— START EXTRACTED ENTRIES —

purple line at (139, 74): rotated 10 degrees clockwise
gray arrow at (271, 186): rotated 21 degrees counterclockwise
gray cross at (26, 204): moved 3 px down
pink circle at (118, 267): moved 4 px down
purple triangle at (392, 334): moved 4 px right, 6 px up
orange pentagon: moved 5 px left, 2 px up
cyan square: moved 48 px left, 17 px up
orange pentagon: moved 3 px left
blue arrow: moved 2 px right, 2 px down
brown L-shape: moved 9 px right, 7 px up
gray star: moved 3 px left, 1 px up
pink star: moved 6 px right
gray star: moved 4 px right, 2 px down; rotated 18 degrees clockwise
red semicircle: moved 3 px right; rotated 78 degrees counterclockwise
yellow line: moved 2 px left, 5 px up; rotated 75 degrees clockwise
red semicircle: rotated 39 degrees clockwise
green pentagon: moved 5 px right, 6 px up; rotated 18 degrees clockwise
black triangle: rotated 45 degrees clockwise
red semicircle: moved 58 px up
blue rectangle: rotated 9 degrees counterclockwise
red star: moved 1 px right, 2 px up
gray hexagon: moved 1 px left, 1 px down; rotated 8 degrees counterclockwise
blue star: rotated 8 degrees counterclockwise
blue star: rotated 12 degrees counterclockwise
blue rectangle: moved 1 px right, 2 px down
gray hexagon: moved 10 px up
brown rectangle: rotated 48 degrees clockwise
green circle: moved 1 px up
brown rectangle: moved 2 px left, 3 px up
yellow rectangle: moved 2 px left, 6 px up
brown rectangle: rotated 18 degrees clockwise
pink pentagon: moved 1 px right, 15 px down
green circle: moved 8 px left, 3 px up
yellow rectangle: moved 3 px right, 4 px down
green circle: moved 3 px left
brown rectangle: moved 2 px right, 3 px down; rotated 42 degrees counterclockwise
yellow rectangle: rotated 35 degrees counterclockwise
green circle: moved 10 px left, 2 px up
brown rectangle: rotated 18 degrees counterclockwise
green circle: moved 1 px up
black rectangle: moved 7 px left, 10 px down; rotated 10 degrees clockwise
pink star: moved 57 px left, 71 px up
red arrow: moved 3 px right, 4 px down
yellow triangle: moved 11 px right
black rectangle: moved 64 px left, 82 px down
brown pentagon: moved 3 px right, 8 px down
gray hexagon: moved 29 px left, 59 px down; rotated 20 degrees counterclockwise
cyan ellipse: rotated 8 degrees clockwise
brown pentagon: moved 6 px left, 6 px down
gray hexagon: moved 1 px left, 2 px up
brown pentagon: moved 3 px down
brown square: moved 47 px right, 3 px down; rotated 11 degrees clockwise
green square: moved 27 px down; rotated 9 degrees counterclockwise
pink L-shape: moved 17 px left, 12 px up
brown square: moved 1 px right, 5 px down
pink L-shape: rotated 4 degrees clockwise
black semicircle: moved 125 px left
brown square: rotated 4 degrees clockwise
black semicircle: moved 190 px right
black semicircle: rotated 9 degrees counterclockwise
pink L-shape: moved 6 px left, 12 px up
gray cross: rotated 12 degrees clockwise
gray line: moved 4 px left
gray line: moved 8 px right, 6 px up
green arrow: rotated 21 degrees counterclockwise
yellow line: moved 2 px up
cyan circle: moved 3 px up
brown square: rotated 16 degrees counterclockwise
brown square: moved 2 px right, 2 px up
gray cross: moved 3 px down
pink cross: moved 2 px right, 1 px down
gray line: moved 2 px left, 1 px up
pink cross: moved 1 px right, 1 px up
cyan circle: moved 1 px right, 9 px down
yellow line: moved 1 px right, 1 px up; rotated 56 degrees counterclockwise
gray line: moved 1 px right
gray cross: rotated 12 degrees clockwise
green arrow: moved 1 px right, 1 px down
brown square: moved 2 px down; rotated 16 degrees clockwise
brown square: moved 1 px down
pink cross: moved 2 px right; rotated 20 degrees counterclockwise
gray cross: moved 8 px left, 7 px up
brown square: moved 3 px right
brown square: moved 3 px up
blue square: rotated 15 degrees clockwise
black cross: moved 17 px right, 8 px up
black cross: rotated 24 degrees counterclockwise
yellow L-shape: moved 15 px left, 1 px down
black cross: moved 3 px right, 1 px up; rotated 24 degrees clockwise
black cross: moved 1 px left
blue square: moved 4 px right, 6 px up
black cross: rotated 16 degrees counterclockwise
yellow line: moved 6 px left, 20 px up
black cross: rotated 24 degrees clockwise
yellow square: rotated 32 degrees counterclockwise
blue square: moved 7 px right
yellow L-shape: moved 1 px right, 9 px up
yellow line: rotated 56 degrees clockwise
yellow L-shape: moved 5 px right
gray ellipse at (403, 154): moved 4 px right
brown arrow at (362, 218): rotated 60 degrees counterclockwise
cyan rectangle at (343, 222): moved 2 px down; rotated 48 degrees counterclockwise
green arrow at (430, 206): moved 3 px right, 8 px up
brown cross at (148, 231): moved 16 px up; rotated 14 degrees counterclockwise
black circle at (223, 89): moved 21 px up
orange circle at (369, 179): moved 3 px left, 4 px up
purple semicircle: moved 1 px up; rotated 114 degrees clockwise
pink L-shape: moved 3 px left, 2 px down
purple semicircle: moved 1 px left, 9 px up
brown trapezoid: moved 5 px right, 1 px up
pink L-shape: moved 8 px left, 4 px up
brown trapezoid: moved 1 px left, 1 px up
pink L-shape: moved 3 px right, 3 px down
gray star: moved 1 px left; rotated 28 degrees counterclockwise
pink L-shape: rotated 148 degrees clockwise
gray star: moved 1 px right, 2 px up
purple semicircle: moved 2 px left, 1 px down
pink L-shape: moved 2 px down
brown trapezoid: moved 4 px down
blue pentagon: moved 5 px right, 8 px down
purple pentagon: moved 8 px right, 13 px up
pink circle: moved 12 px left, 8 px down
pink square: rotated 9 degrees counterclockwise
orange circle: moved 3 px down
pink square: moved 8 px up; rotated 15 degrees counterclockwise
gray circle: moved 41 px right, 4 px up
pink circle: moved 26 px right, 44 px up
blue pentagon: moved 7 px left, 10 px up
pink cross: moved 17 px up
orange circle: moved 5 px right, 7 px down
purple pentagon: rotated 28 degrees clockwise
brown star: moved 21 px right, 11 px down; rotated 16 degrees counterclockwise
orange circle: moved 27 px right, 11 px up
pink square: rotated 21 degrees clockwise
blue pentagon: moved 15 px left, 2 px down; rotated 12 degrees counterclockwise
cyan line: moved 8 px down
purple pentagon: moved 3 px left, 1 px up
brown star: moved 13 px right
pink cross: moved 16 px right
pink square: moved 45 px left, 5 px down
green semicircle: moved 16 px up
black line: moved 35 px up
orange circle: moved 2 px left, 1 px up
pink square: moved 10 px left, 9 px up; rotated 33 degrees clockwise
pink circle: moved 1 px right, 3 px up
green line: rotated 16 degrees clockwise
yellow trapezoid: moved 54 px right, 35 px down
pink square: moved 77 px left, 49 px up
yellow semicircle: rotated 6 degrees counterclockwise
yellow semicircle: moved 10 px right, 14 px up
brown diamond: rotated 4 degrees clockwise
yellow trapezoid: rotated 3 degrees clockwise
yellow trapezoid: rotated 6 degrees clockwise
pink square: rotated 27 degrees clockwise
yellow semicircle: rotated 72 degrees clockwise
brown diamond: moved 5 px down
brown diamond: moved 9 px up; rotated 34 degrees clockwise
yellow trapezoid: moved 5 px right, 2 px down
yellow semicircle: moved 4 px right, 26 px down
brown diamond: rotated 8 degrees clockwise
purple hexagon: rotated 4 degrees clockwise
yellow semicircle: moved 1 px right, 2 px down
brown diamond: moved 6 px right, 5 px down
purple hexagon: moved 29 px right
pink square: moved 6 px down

— END EXTRACTED ENTRIES —

#### TASK GOAL
Update the stretch from the start of the items through the line containing "brown L-shape: moved 9 px right, 7 px up" by changing every "pentagon" to "hexagon", leaving all else as it is, and output only those lines.

#### SOLVED EXERCISE
purple line at (139, 74): rotated 10 degrees clockwise
gray arrow at (271, 186): rotated 21 degrees counterclockwise
gray cross at (26, 204): moved 3 px down
pink circle at (118, 267): moved 4 px down
purple triangle at (392, 334): moved 4 px right, 6 px up
orange hexagon: moved 5 px left, 2 px up
cyan square: moved 48 px left, 17 px up
orange hexagon: moved 3 px left
blue arrow: moved 2 px right, 2 px down
brown L-shape: moved 9 px right, 7 px up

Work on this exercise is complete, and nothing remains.